__TASK PROMPT__
Format the rows as a numbered list, leaving out blank lines, starting at the first row and ending at the line that contains "6 (49, 248)".

Items from a data source
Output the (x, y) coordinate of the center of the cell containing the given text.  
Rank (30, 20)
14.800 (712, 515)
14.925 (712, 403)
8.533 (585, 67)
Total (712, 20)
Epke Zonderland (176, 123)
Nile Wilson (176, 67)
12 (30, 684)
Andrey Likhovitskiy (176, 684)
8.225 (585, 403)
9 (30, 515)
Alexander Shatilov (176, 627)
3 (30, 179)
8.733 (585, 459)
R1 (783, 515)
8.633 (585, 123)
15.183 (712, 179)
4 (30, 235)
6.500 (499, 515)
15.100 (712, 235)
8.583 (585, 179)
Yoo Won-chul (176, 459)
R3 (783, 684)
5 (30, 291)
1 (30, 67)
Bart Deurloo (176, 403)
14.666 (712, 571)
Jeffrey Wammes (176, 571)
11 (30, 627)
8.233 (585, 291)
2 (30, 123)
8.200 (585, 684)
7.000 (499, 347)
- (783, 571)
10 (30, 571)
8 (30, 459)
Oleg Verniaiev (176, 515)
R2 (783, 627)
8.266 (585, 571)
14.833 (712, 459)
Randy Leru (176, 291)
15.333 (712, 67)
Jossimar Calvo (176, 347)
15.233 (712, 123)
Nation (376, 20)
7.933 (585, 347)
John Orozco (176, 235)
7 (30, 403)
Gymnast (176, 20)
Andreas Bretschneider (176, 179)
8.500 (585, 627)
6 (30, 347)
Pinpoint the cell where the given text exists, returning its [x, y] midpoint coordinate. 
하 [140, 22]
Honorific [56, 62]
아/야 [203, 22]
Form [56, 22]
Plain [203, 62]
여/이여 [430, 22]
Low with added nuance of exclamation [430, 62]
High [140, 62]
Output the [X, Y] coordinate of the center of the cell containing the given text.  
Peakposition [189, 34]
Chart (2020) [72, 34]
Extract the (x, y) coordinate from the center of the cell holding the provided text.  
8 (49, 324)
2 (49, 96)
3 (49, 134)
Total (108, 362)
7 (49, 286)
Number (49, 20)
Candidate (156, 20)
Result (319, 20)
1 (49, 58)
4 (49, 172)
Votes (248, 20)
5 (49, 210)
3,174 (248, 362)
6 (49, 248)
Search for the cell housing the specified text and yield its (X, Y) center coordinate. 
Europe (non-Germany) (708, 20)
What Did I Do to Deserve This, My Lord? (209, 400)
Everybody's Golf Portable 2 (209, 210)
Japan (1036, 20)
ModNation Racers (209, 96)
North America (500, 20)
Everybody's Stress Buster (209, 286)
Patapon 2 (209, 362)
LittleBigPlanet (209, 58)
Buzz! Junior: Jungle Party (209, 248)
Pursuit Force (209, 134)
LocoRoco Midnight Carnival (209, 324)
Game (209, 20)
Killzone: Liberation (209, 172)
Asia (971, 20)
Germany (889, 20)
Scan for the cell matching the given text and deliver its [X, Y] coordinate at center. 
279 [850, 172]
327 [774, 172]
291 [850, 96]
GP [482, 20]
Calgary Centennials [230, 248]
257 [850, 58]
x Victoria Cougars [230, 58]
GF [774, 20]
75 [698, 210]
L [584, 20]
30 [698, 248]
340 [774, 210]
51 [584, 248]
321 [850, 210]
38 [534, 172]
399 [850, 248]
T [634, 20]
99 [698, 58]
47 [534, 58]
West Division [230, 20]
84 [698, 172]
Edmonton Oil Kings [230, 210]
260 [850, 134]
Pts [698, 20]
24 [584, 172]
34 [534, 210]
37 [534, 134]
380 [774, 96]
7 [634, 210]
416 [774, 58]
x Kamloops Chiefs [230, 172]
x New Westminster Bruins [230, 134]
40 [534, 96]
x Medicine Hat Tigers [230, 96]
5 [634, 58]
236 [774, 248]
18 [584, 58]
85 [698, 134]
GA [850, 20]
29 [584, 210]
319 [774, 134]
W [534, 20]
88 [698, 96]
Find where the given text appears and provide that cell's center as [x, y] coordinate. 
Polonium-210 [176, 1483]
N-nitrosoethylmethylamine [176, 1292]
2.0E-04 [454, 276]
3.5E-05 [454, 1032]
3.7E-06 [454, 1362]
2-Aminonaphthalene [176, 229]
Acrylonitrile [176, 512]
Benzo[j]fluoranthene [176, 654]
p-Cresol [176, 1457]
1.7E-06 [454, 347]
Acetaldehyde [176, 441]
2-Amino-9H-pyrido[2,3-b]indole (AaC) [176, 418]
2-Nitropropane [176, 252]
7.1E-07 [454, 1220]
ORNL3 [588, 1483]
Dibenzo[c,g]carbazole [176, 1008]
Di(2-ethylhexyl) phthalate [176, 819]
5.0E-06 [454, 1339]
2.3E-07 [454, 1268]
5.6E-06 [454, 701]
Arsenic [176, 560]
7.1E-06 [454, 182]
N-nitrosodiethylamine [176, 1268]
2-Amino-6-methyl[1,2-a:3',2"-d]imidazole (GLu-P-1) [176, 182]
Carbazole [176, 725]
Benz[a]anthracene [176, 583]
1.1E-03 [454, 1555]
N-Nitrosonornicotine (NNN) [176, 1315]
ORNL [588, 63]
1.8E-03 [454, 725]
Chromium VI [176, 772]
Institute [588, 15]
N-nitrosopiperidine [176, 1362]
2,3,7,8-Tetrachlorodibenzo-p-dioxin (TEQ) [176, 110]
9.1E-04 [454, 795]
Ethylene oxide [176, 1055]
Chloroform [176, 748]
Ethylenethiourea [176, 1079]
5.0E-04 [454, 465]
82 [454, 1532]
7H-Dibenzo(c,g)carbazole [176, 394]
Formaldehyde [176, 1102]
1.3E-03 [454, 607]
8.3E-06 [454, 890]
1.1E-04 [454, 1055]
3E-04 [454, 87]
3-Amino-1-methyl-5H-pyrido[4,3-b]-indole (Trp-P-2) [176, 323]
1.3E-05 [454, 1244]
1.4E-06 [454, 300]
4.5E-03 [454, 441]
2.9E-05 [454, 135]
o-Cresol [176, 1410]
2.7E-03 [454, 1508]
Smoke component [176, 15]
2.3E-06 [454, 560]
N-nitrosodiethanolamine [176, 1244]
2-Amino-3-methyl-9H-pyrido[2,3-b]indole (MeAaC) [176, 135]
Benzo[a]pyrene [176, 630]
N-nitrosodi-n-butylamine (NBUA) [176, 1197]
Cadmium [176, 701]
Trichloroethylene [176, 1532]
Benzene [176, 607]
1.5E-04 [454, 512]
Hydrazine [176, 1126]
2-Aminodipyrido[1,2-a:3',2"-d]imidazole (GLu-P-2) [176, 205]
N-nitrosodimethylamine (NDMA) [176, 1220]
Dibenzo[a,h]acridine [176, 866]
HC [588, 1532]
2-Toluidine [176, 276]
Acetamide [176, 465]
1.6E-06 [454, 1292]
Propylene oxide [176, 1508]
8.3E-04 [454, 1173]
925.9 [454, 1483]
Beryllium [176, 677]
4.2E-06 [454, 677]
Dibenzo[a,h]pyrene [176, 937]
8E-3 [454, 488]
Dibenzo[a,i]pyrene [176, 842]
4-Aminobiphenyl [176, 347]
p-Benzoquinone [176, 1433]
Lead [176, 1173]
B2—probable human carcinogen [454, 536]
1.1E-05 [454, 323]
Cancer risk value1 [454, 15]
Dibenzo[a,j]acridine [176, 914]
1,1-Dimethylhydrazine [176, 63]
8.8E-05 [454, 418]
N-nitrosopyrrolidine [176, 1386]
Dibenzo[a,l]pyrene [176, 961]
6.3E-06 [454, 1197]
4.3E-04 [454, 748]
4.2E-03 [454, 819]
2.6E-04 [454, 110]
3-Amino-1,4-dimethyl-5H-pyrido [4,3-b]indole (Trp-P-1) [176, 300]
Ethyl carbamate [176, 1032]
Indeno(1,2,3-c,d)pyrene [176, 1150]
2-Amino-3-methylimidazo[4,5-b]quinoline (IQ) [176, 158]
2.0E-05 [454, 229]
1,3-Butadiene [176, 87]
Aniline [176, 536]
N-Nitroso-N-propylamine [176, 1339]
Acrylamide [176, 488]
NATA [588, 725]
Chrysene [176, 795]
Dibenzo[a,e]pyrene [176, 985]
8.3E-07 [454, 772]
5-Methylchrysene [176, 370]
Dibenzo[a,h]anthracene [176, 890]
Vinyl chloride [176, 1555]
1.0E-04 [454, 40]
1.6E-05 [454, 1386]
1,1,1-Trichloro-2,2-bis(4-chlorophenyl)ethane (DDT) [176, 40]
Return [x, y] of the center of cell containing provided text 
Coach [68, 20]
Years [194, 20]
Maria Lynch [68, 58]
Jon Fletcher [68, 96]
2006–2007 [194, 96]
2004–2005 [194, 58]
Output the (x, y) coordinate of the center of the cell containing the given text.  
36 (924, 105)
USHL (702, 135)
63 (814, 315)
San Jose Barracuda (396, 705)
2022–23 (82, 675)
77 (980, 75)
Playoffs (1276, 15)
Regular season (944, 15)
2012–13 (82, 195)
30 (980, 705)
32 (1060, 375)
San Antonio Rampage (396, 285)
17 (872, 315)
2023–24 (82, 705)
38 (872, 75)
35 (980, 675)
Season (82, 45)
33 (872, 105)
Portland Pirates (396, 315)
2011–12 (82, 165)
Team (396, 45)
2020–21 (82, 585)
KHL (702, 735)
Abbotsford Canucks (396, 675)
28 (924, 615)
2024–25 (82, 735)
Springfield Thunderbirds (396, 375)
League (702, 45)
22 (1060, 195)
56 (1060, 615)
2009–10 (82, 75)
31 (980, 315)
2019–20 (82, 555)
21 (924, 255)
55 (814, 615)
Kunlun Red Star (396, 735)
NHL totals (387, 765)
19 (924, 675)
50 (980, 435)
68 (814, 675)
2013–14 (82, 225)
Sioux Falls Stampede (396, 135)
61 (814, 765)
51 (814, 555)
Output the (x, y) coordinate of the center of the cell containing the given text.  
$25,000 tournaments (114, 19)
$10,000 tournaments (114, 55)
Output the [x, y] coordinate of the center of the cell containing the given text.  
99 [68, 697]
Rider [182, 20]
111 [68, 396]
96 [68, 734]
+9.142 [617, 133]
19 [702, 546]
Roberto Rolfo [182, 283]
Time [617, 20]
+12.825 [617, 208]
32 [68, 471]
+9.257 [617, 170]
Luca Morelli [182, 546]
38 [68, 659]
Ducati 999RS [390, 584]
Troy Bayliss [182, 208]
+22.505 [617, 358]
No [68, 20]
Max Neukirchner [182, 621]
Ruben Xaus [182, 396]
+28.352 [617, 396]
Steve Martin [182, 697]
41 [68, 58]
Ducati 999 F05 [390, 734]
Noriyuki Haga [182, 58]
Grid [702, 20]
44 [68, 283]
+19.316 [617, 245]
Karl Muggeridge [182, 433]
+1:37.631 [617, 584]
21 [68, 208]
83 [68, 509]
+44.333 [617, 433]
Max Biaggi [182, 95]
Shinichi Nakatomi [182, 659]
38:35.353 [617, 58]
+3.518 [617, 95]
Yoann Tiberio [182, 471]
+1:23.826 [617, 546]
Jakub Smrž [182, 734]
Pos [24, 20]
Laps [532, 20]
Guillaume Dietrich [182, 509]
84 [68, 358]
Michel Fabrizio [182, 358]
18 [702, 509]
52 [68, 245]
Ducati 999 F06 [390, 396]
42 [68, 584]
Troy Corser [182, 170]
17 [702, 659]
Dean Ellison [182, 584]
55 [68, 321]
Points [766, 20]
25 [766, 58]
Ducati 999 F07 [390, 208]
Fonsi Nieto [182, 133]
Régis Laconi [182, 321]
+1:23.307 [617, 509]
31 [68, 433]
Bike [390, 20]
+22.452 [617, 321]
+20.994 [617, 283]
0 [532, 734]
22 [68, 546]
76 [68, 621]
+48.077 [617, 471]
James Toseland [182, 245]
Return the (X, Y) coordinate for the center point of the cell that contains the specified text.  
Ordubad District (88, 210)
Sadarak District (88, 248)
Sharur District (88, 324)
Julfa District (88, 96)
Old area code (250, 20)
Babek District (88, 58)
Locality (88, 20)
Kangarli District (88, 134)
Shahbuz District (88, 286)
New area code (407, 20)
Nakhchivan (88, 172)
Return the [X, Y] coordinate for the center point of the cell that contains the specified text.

__THE COMPLETED TASK__
1. Output the (x, y) coordinate of the center of the cell containing the given text.  
2. Rank (30, 20)
3. 14.800 (712, 515)
4. 14.925 (712, 403)
5. 8.533 (585, 67)
6. Total (712, 20)
7. Epke Zonderland (176, 123)
8. Nile Wilson (176, 67)
9. 12 (30, 684)
10. Andrey Likhovitskiy (176, 684)
11. 8.225 (585, 403)
12. 9 (30, 515)
13. Alexander Shatilov (176, 627)
14. 3 (30, 179)
15. 8.733 (585, 459)
16. R1 (783, 515)
17. 8.633 (585, 123)
18. 15.183 (712, 179)
19. 4 (30, 235)
20. 6.500 (499, 515)
21. 15.100 (712, 235)
22. 8.583 (585, 179)
23. Yoo Won-chul (176, 459)
24. R3 (783, 684)
25. 5 (30, 291)
26. 1 (30, 67)
27. Bart Deurloo (176, 403)
28. 14.666 (712, 571)
29. Jeffrey Wammes (176, 571)
30. 11 (30, 627)
31. 8.233 (585, 291)
32. 2 (30, 123)
33. 8.200 (585, 684)
34. 7.000 (499, 347)
35. - (783, 571)
36. 10 (30, 571)
37. 8 (30, 459)
38. Oleg Verniaiev (176, 515)
39. R2 (783, 627)
40. 8.266 (585, 571)
41. 14.833 (712, 459)
42. Randy Leru (176, 291)
43. 15.333 (712, 67)
44. Jossimar Calvo (176, 347)
45. 15.233 (712, 123)
46. Nation (376, 20)
47. 7.933 (585, 347)
48. John Orozco (176, 235)
49. 7 (30, 403)
50. Gymnast (176, 20)
51. Andreas Bretschneider (176, 179)
52. 8.500 (585, 627)
53. 6 (30, 347)
54. Pinpoint the cell where the given text exists, returning its [x, y] midpoint coordinate. 
55. 하 [140, 22]
56. Honorific [56, 62]
57. 아/야 [203, 22]
58. Form [56, 22]
59. Plain [203, 62]
60. 여/이여 [430, 22]
61. Low with added nuance of exclamation [430, 62]
62. High [140, 62]
63. Output the [X, Y] coordinate of the center of the cell containing the given text.  
64. Peakposition [189, 34]
65. Chart (2020) [72, 34]
66. Extract the (x, y) coordinate from the center of the cell holding the provided text.  
67. 8 (49, 324)
68. 2 (49, 96)
69. 3 (49, 134)
70. Total (108, 362)
71. 7 (49, 286)
72. Number (49, 20)
73. Candidate (156, 20)
74. Result (319, 20)
75. 1 (49, 58)
76. 4 (49, 172)
77. Votes (248, 20)
78. 5 (49, 210)
79. 3,174 (248, 362)
80. 6 (49, 248)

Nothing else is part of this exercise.